### Required work
Each line starting at the one that contains "purple spray bottle: 2 -> 0" and ending at the one that contains "white mouse: 4 -> 1" must be returned exactly, and the rest of the listing is left out.

### Data in this exercise
##############################
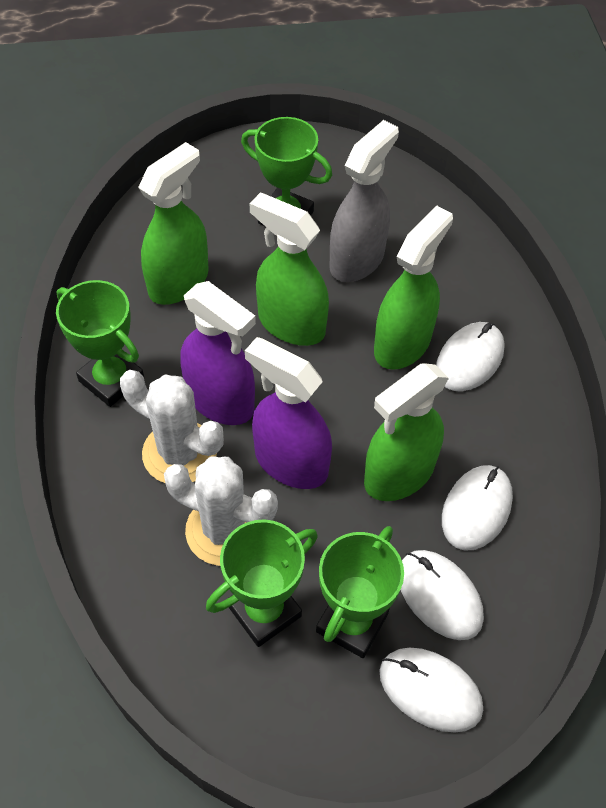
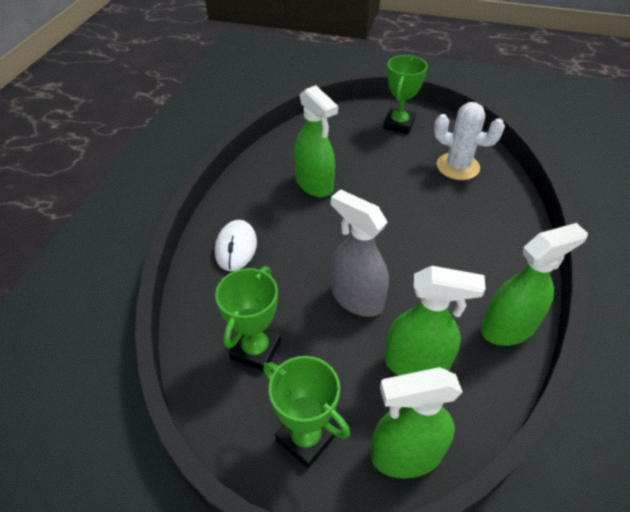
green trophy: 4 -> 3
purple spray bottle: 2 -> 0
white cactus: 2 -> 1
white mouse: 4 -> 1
##############################
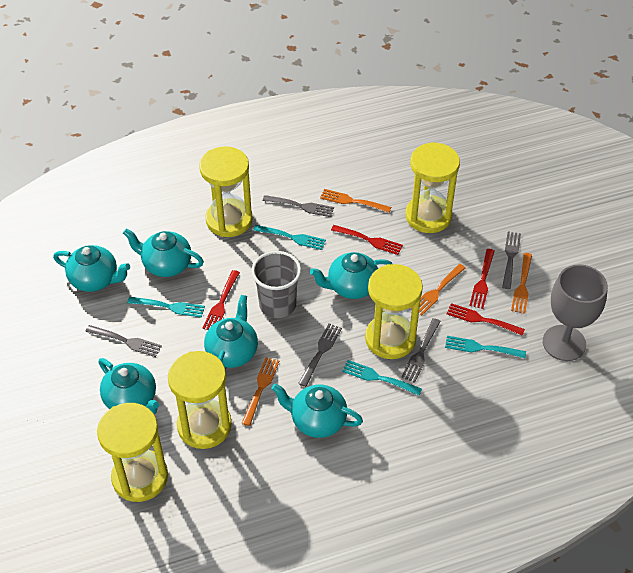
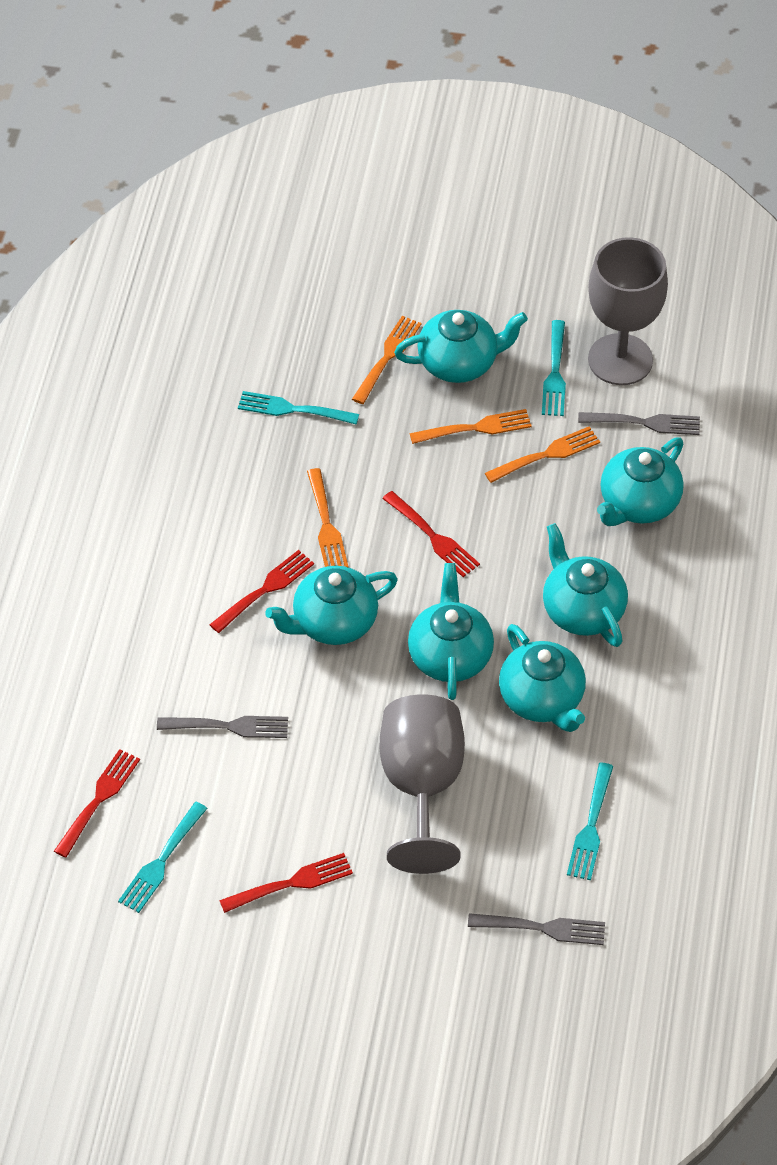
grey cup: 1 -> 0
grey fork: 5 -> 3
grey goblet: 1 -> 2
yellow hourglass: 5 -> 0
##############################
### Solution to this problem
purple spray bottle: 2 -> 0
white cactus: 2 -> 1
white mouse: 4 -> 1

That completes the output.